▶ _WHAT IS BEING ASKED_
Look through the listing below and write out exactly the lines from the line with "bookcase: (727, 717)" to the line with "floor lamp: (896, 481) -> (582, 263), added", both included, and no others.

====== SOURCE MATERIAL

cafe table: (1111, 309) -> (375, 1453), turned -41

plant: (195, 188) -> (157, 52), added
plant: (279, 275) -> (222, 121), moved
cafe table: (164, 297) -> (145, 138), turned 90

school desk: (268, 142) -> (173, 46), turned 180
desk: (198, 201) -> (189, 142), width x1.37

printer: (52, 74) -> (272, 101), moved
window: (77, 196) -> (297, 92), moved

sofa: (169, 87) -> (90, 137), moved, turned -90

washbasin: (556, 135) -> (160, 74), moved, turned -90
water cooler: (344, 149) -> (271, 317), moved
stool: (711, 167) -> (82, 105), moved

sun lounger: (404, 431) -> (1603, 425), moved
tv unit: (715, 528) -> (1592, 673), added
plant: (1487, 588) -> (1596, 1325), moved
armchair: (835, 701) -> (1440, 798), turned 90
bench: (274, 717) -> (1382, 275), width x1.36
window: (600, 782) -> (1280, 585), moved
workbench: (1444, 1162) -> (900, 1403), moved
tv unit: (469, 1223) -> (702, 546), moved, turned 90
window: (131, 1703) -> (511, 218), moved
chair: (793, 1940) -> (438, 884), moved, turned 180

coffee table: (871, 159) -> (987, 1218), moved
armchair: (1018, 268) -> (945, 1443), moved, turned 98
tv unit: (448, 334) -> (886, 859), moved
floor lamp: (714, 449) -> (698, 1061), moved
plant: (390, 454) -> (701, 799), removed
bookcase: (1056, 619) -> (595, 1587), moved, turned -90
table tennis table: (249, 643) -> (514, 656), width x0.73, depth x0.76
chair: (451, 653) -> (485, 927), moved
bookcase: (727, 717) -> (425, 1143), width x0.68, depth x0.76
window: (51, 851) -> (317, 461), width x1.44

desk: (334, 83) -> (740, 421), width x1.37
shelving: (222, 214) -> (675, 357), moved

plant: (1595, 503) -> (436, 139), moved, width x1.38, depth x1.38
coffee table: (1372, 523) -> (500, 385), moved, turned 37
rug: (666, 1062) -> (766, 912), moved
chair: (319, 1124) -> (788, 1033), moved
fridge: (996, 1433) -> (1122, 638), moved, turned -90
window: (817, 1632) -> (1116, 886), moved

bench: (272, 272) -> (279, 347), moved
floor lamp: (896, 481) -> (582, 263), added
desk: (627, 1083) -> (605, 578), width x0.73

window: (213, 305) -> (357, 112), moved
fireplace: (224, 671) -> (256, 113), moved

============

▶ _TASK RESPONSE_
bookcase: (727, 717) -> (425, 1143), width x0.68, depth x0.76
window: (51, 851) -> (317, 461), width x1.44

desk: (334, 83) -> (740, 421), width x1.37
shelving: (222, 214) -> (675, 357), moved

plant: (1595, 503) -> (436, 139), moved, width x1.38, depth x1.38
coffee table: (1372, 523) -> (500, 385), moved, turned 37
rug: (666, 1062) -> (766, 912), moved
chair: (319, 1124) -> (788, 1033), moved
fridge: (996, 1433) -> (1122, 638), moved, turned -90
window: (817, 1632) -> (1116, 886), moved

bench: (272, 272) -> (279, 347), moved
floor lamp: (896, 481) -> (582, 263), added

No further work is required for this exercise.